Before-and-after object lists:

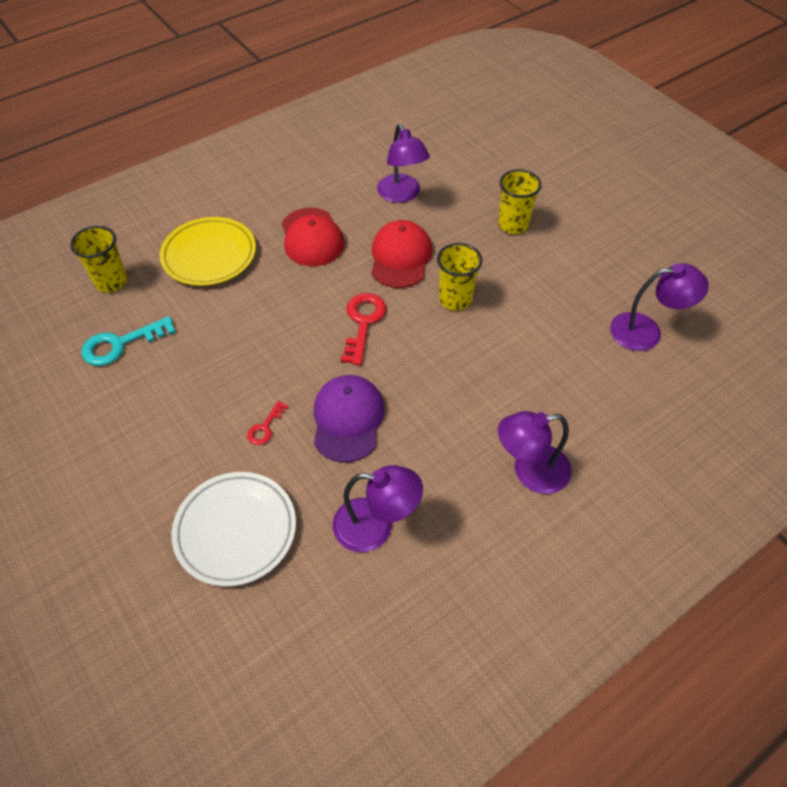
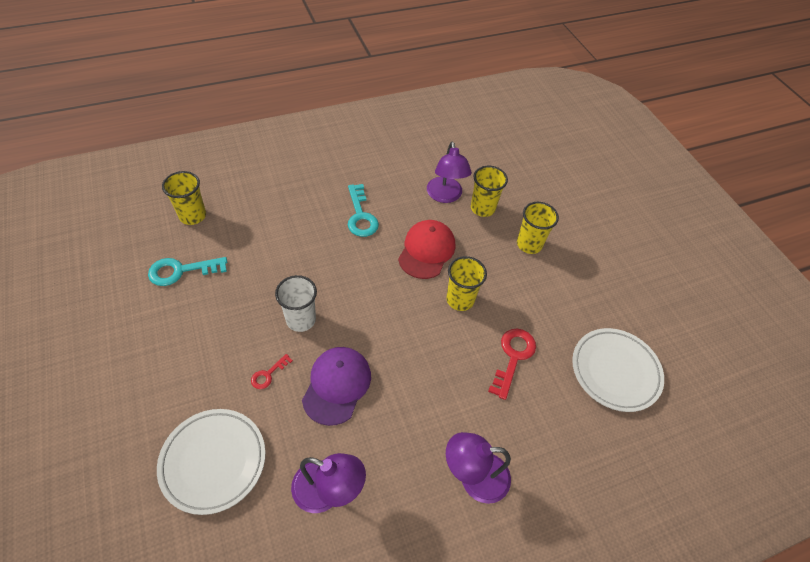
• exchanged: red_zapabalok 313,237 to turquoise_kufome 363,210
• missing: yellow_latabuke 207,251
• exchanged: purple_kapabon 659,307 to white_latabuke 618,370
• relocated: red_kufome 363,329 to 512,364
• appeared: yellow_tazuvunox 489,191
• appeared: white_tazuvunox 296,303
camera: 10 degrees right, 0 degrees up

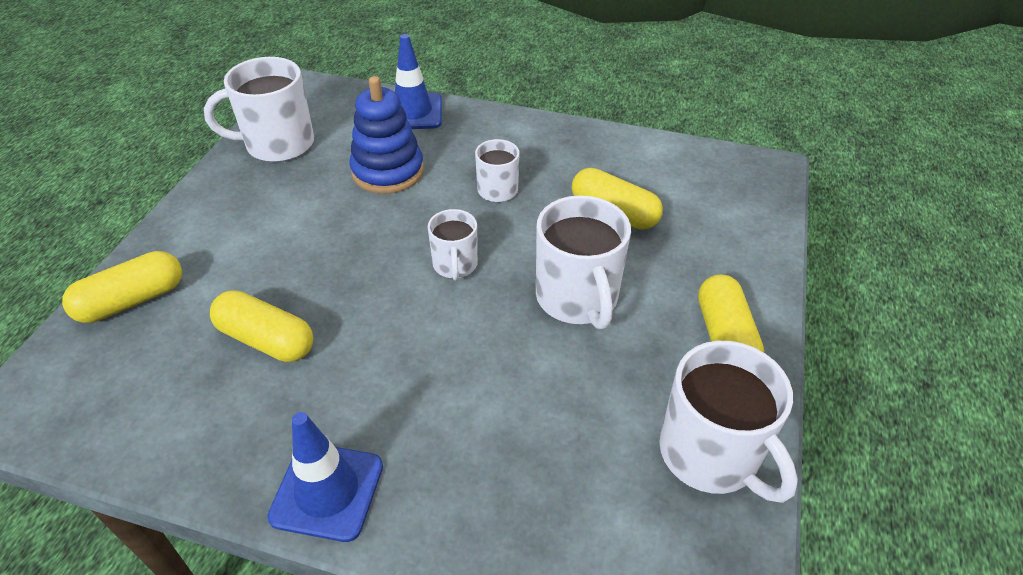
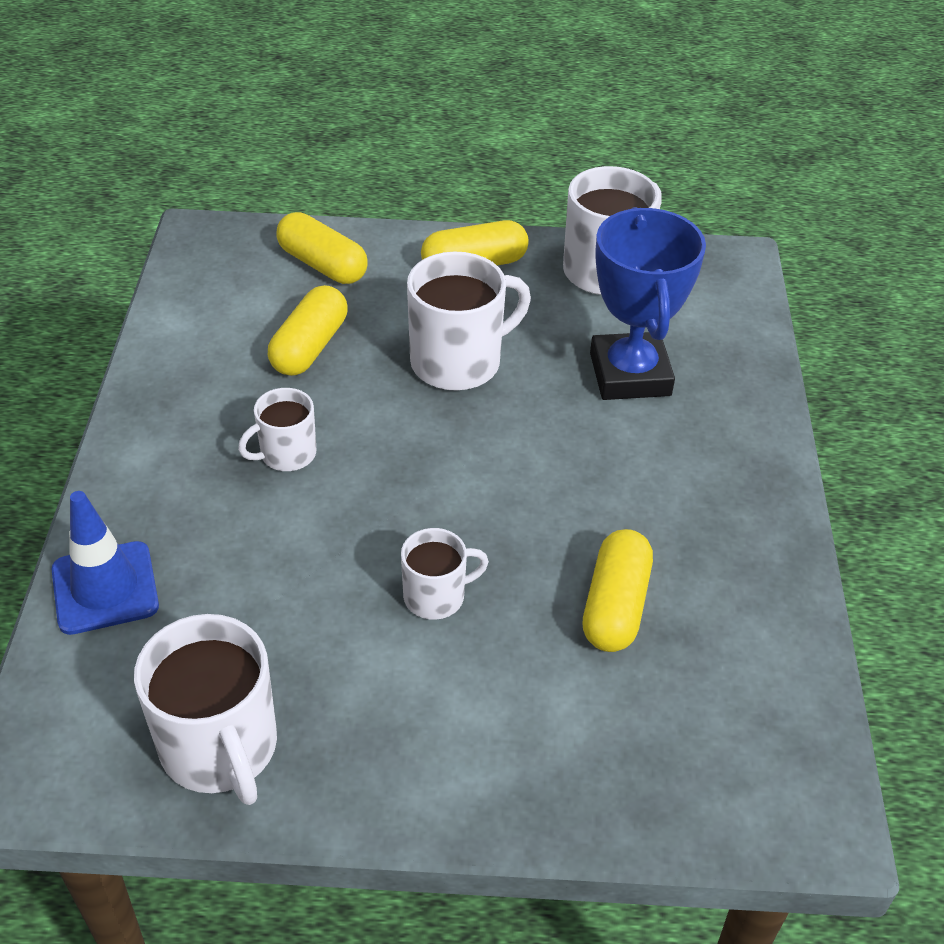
• missing: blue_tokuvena 387,135
• relocated: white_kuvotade 453,245 to 445,574
• relocated:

Work to be completed: Go line by line through the records above and copy each one containing "appeared".

Your solution:
• appeared: yellow_tazuvunox 489,191
• appeared: white_tazuvunox 296,303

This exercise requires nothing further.